» Условие задачи
Перепишите дословно пункты, начиная со строки, где есть «Locate an element on the screen.», и до самого конца пунктов включительно.

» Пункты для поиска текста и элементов
====

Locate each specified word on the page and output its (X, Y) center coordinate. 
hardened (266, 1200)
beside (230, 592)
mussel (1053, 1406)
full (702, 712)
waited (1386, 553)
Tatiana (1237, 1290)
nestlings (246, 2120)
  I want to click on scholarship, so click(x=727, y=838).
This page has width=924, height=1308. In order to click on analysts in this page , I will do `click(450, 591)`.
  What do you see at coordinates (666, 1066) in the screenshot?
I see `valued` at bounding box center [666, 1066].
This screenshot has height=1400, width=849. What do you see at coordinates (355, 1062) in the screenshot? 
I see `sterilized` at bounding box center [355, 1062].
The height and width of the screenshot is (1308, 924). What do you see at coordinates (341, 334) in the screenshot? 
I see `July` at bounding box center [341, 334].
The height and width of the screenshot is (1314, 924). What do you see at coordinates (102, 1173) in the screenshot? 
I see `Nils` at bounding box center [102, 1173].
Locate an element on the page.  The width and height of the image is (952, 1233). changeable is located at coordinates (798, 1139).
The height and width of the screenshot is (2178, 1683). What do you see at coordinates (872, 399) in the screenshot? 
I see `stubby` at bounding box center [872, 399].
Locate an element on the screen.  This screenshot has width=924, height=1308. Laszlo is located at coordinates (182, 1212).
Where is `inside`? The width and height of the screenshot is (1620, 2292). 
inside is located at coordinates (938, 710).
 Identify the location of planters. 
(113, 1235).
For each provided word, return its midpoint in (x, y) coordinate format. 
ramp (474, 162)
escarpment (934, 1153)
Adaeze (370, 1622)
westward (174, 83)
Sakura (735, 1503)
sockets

====

» Ответ
Locate an element on the screen.  This screenshot has width=924, height=1308. Laszlo is located at coordinates (182, 1212).
Where is `inside`? The width and height of the screenshot is (1620, 2292). 
inside is located at coordinates (938, 710).
 Identify the location of planters. 
(113, 1235).
For each provided word, return its midpoint in (x, y) coordinate format. 
ramp (474, 162)
escarpment (934, 1153)
Adaeze (370, 1622)
westward (174, 83)
Sakura (735, 1503)
sockets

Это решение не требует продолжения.